▶ EXERCISE MATERIALS:
------------------------------------------------

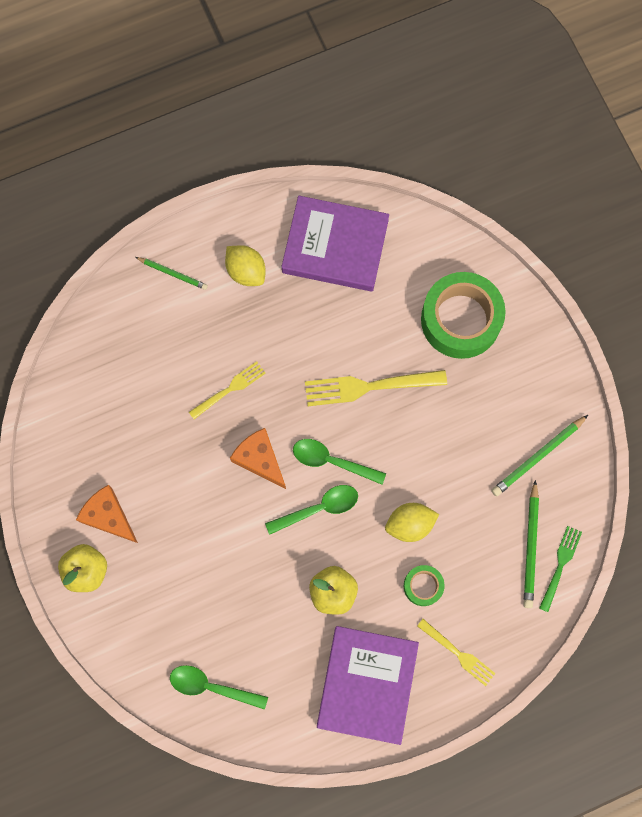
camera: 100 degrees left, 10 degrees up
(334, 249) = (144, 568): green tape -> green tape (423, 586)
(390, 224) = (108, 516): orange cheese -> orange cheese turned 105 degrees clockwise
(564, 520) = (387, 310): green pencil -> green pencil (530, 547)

------------------------------------------------

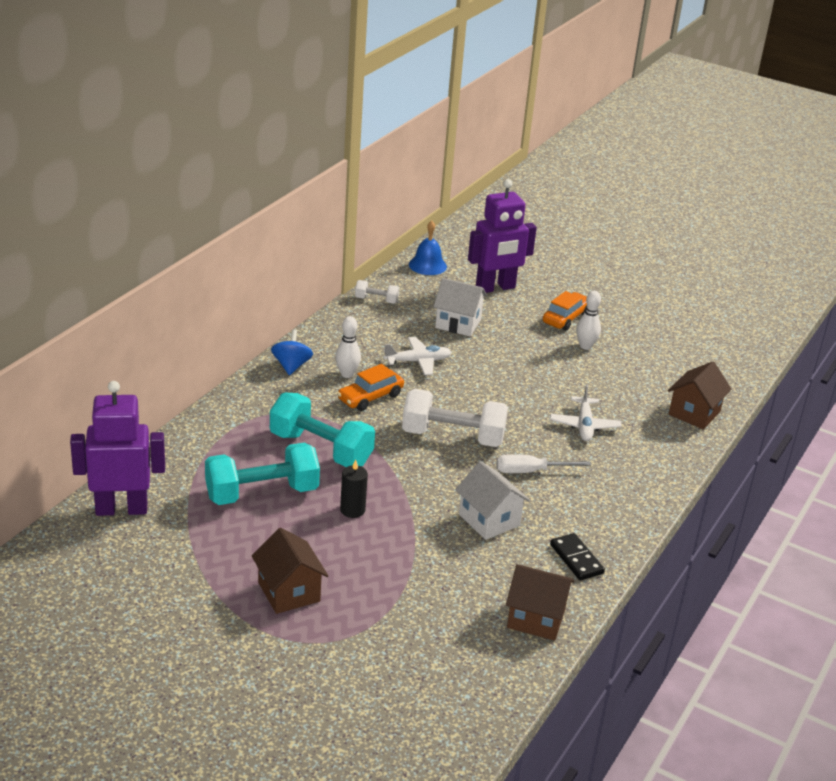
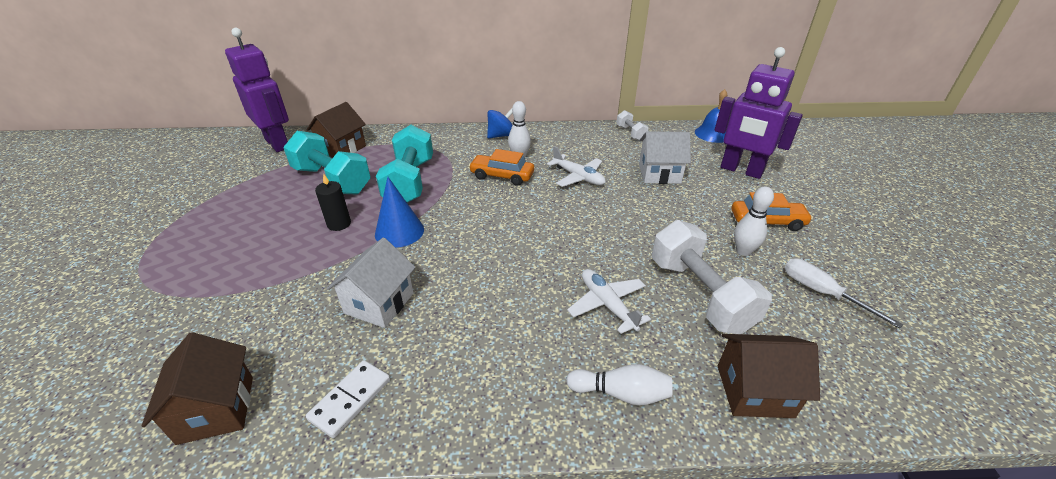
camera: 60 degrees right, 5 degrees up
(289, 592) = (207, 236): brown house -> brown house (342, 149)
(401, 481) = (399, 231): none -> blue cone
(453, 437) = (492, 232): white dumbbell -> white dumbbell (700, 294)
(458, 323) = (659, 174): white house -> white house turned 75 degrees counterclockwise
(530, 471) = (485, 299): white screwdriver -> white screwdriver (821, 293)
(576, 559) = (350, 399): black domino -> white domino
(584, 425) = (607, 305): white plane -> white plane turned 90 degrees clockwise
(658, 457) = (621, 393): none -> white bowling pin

------------------------------------------------

▶ YOUR TASK: What lines in the data above contain the word "turned"? Copy them all.

▶ EXPECTED ANSWER:
(390, 224) = (108, 516): orange cheese -> orange cheese turned 105 degrees clockwise
(458, 323) = (659, 174): white house -> white house turned 75 degrees counterclockwise
(584, 425) = (607, 305): white plane -> white plane turned 90 degrees clockwise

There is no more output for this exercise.